─── Information shown ───

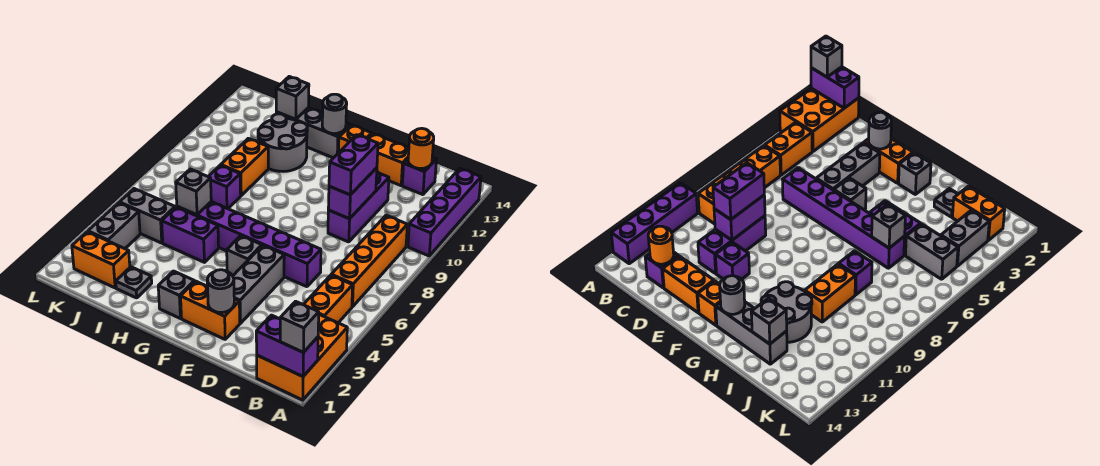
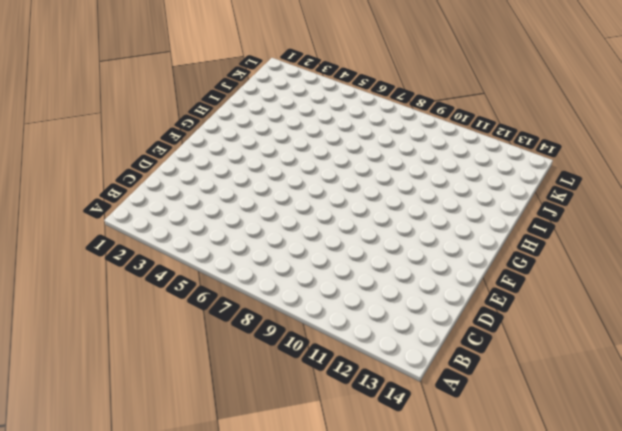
none -> orange brick A1:B3 level 1
none -> purple brick A10:A13 level 1
none -> orange brick B4:B5 level 1
none -> orange brick B6:B9 level 1

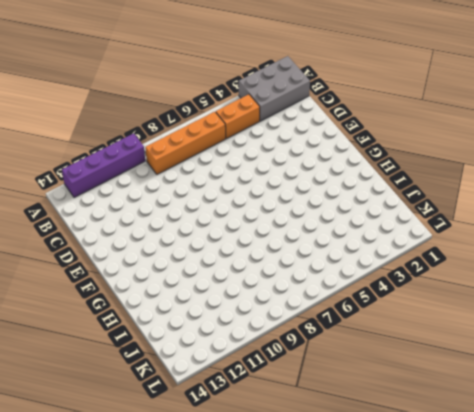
grey brick A1:B3 level 1 -> orange brick A1:B3 level 1
none -> purple brick C13 level 1
none -> purple brick D6:I6 level 1
none -> purple brick D9:D11 level 1
none -> orange brick D13:E13 level 1

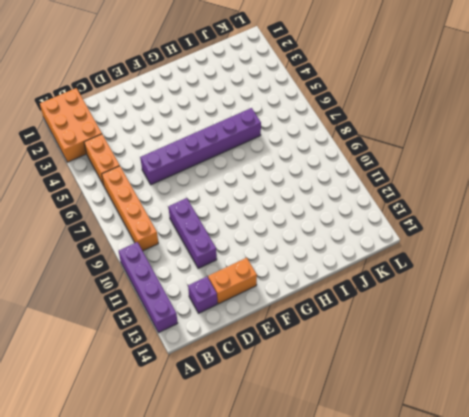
none -> orange brick E2:F2 level 1
none -> grey brick E3:E5 level 1
none -> purple brick E11 level 1
none -> grey brick F5 level 1

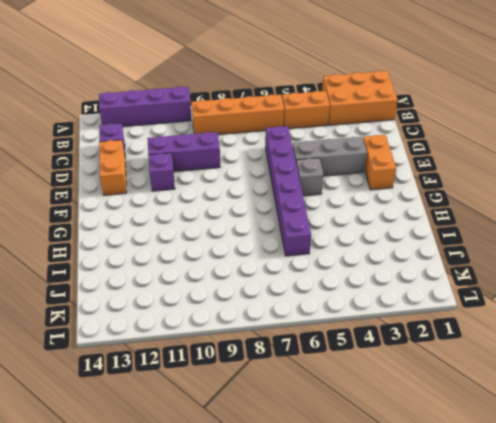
none -> orange brick F13 level 1
none -> grey brick G2 level 1
none -> grey brick G13:I13 level 1
none -> purple brick H5:I5 level 1

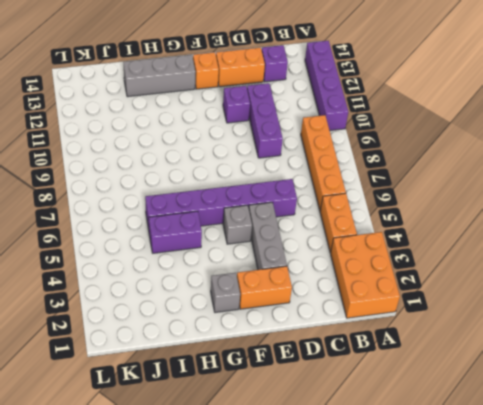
none -> grey round brick H11:I12 level 1
none -> grey plate I2 level 1
none -> purple brick I8 level 1
none -> orange brick I9:I10 level 1

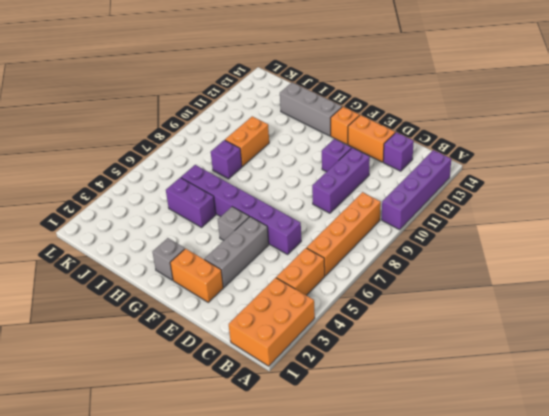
none -> grey round brick H11:I12 level 1
none -> grey plate I2 level 1
none -> orange brick J2:K2 level 1
none -> grey brick J5:K5 level 1

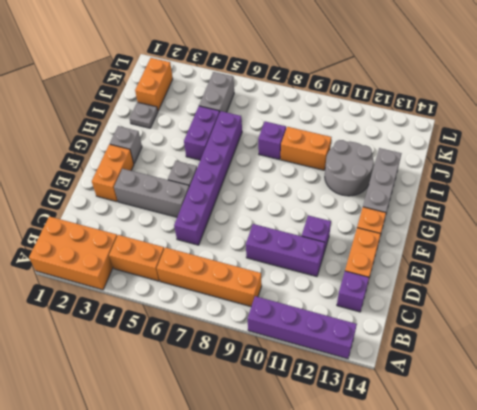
none -> grey brick K3:K4 level 1
none -> purple brick A1:B1 level 2
none -> orange round brick C13 level 2
none -> purple brick D9:D10 level 2

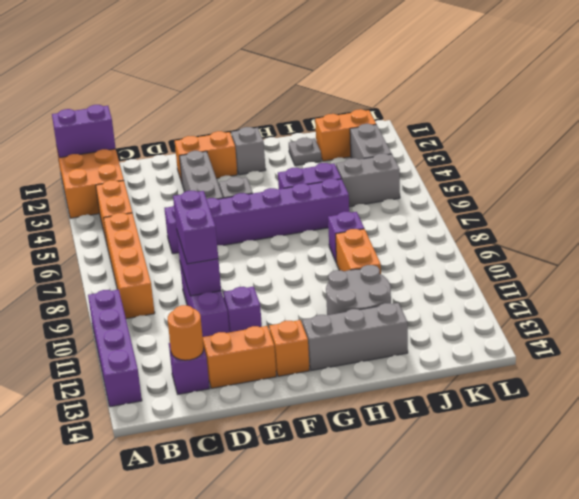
none -> grey round brick E2 level 2
none -> grey round brick G13 level 2
none -> grey brick I6 level 2
none -> grey brick I13 level 2

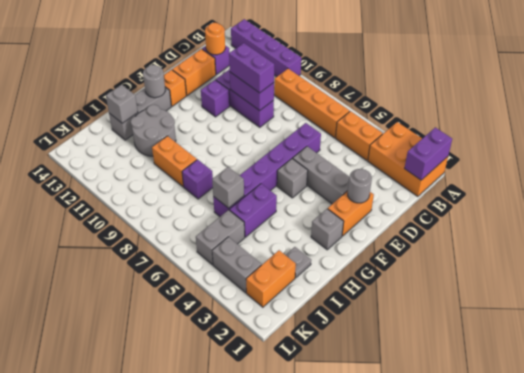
none -> grey brick A1 level 3

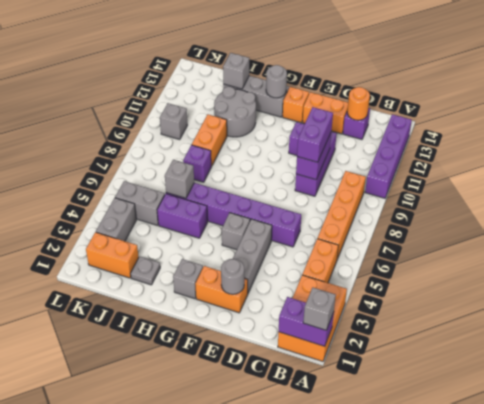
grey brick K10 level 1 -> none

───

Activity
Repeat every line above precisely; pictures do not belong in the copy.

Result
none -> orange brick A1:B3 level 1
none -> purple brick A10:A13 level 1
none -> orange brick B4:B5 level 1
none -> orange brick B6:B9 level 1

grey brick A1:B3 level 1 -> orange brick A1:B3 level 1
none -> purple brick C13 level 1
none -> purple brick D6:I6 level 1
none -> purple brick D9:D11 level 1
none -> orange brick D13:E13 level 1

none -> orange brick E2:F2 level 1
none -> grey brick E3:E5 level 1
none -> purple brick E11 level 1
none -> grey brick F5 level 1

none -> orange brick F13 level 1
none -> grey brick G2 level 1
none -> grey brick G13:I13 level 1
none -> purple brick H5:I5 level 1

none -> grey round brick H11:I12 level 1
none -> grey plate I2 level 1
none -> purple brick I8 level 1
none -> orange brick I9:I10 level 1

none -> grey round brick H11:I12 level 1
none -> grey plate I2 level 1
none -> orange brick J2:K2 level 1
none -> grey brick J5:K5 level 1

none -> grey brick K3:K4 level 1
none -> purple brick A1:B1 level 2
none -> orange round brick C13 level 2
none -> purple brick D9:D10 level 2

none -> grey round brick E2 level 2
none -> grey round brick G13 level 2
none -> grey brick I6 level 2
none -> grey brick I13 level 2

none -> grey brick A1 level 3

grey brick K10 level 1 -> none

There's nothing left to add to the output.